__WHAT NEEDS TO BE DONE__. Go line by line through the entries and show those that hold the string "camera".

__TASK INPUTS__.
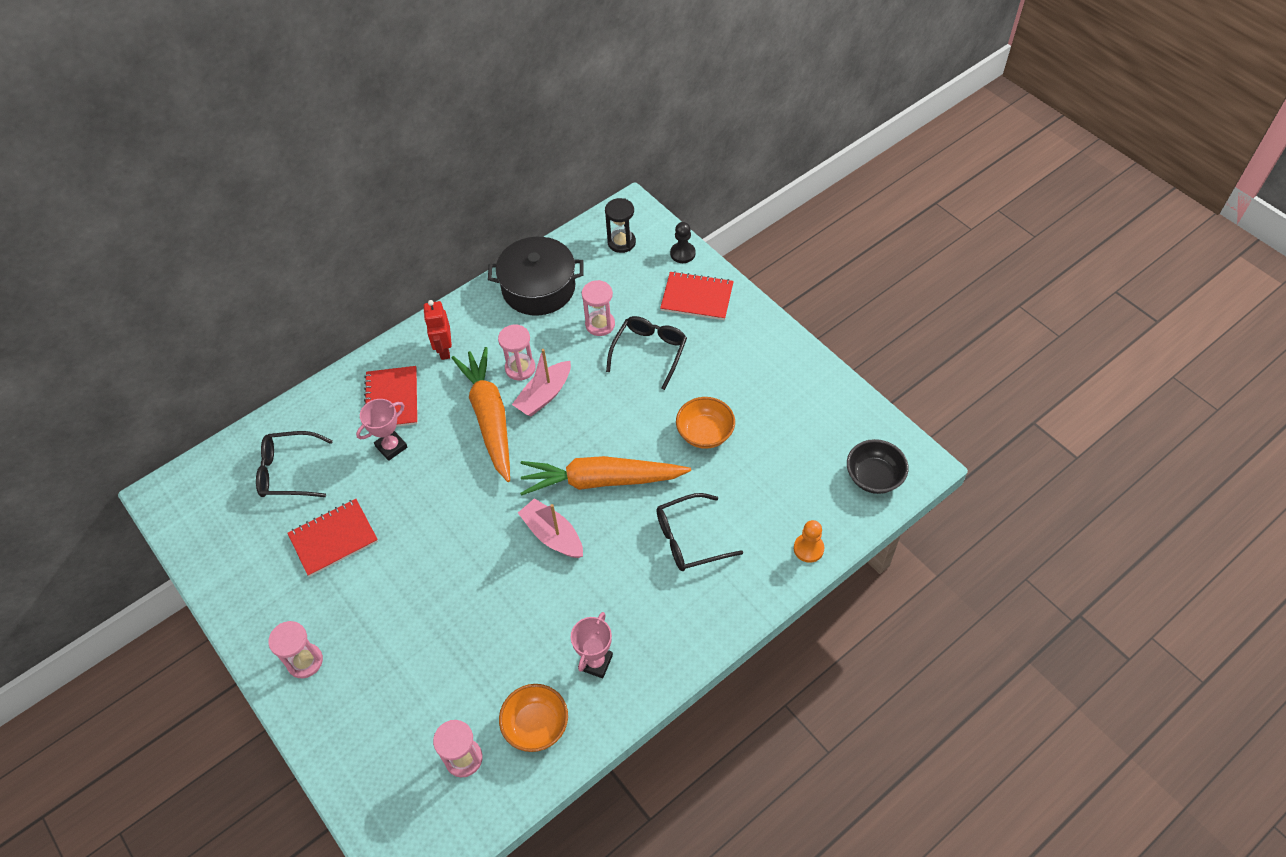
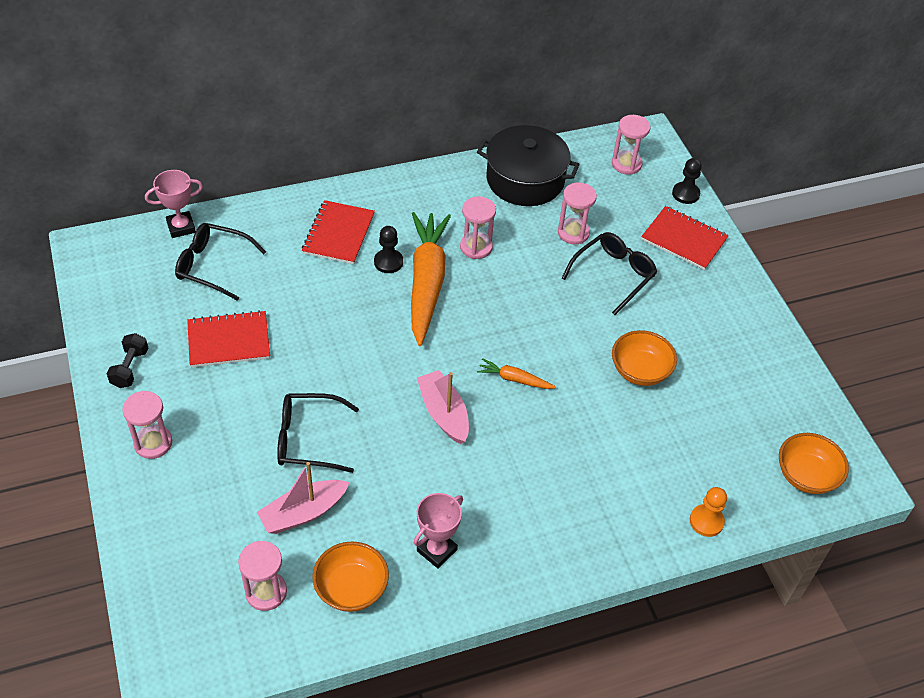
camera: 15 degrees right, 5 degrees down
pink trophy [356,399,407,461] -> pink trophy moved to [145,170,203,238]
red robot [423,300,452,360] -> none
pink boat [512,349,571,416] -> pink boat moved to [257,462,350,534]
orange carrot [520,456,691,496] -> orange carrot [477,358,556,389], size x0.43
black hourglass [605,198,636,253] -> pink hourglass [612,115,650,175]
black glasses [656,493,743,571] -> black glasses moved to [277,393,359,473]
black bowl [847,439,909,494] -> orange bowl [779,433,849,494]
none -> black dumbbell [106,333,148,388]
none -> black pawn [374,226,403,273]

...

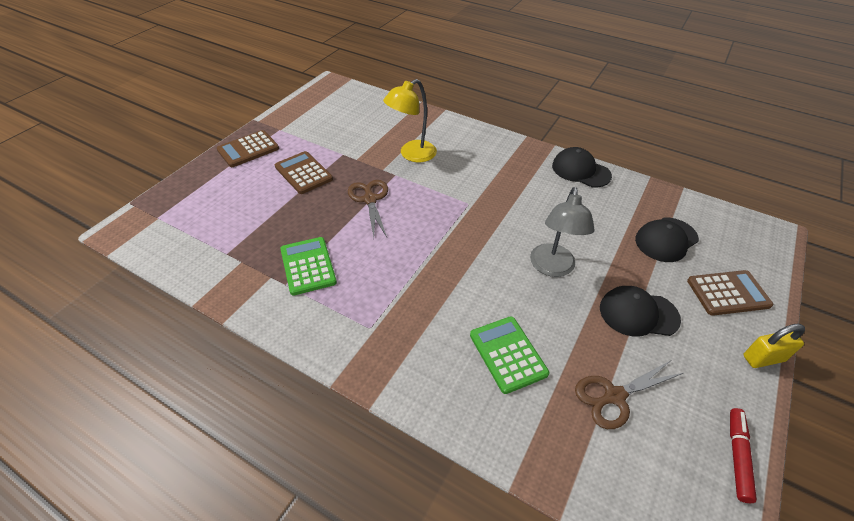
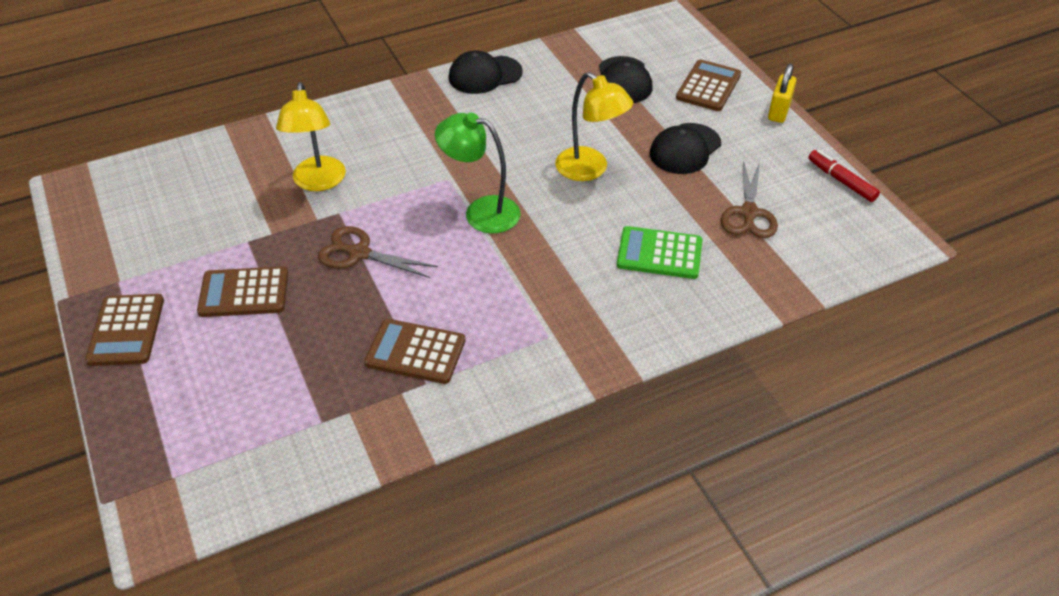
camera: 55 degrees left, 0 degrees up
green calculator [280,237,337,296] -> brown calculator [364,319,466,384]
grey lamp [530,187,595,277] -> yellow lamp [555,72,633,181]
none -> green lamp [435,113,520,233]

__ANSWER BOX__.
camera: 15 degrees right, 5 degrees down
camera: 55 degrees left, 0 degrees up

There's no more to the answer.